RECORD EXTRACTS:
========================
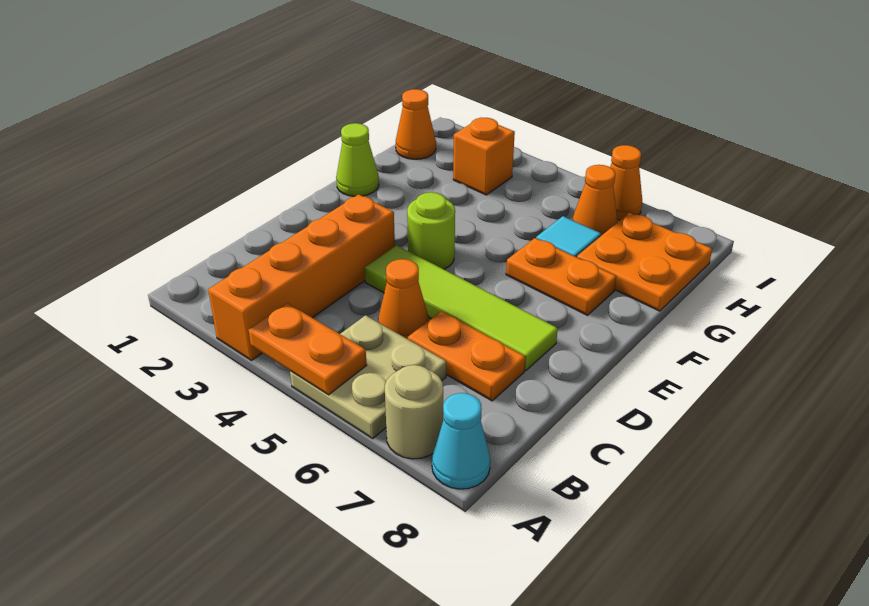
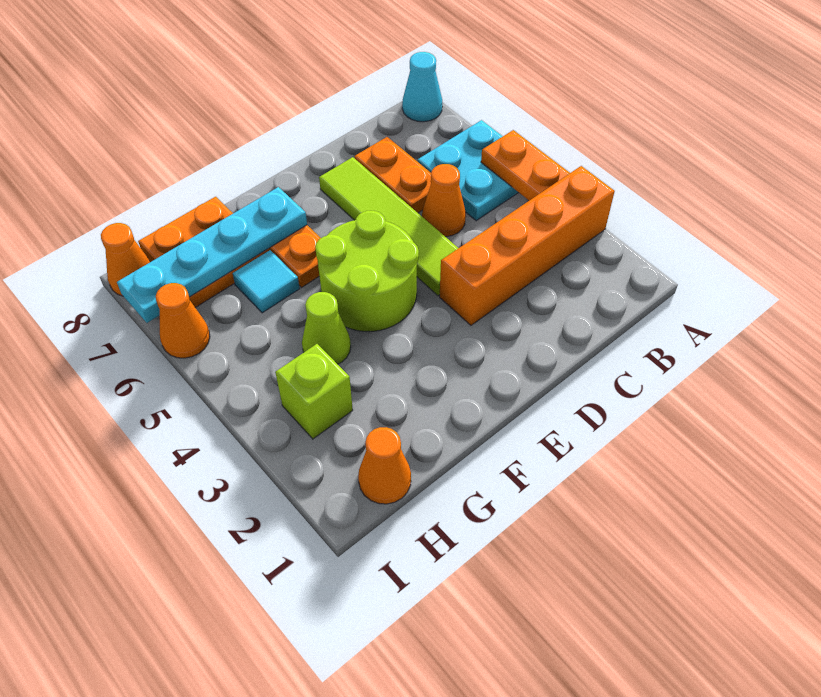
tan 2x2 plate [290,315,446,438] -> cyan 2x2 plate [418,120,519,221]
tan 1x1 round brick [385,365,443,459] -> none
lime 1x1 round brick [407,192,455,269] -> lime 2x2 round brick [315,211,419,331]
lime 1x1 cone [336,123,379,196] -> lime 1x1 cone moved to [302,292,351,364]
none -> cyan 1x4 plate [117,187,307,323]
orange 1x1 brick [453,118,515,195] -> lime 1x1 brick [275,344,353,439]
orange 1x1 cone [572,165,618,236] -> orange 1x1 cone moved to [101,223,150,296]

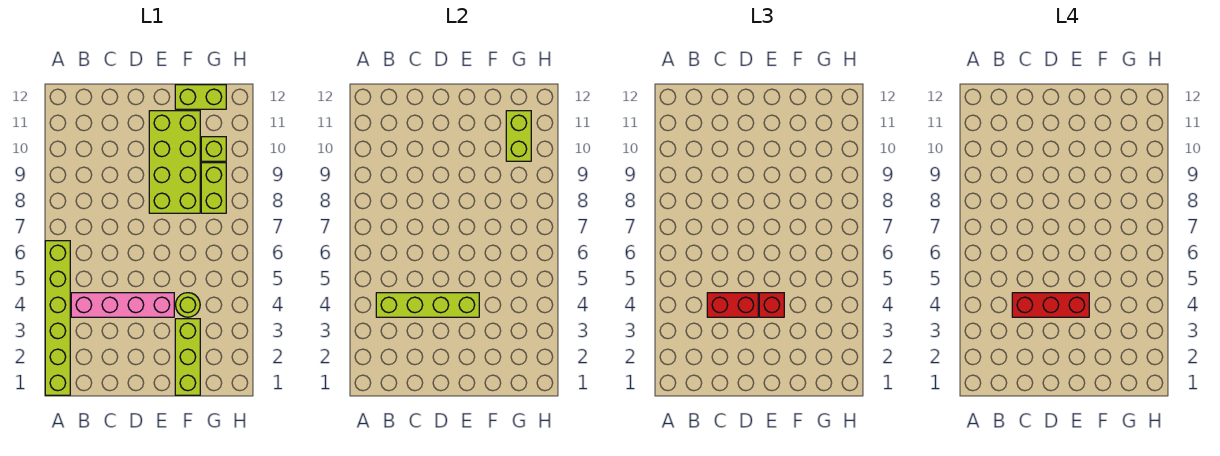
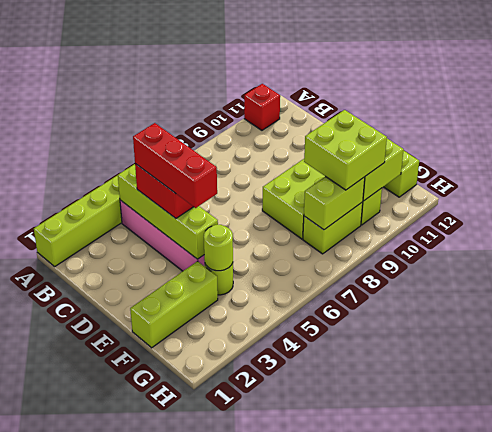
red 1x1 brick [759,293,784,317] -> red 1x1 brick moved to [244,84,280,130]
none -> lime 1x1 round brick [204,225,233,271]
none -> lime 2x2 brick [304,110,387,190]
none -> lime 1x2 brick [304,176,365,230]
========================
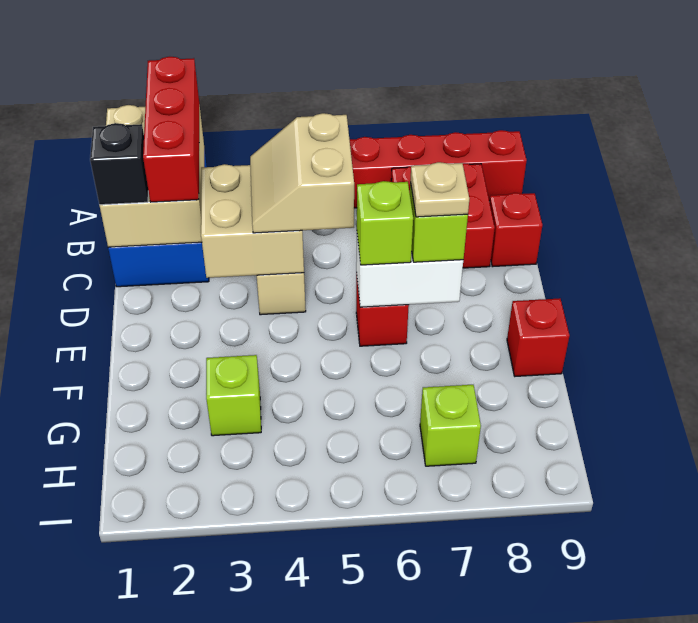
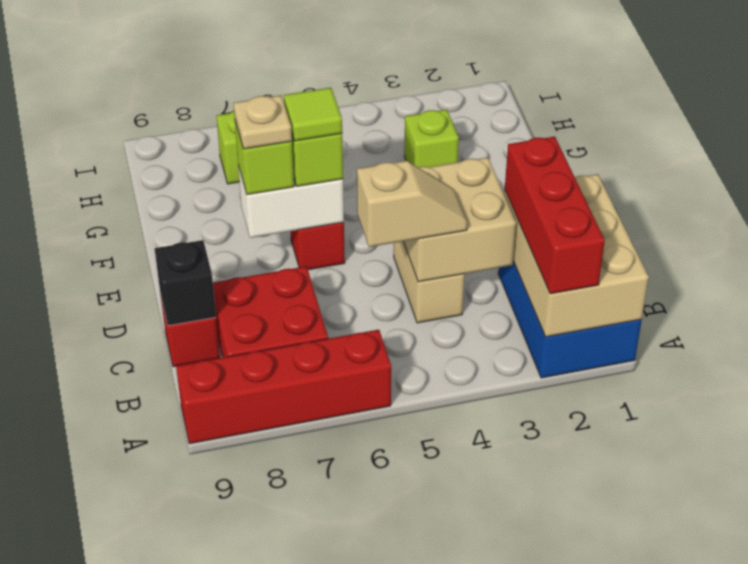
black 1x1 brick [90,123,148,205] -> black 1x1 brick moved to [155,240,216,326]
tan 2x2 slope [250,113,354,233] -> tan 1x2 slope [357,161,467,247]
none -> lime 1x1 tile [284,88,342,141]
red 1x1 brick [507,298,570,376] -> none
========================
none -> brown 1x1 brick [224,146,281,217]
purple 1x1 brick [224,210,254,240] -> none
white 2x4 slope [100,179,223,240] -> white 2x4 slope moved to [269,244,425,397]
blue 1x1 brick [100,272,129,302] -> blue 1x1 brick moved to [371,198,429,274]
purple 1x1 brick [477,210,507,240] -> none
========================
YOUR GOAL:
Wherever "purple" occurs in the records above, copy the line it sits in.

RESULT:
purple 1x1 brick [224,210,254,240] -> none
purple 1x1 brick [477,210,507,240] -> none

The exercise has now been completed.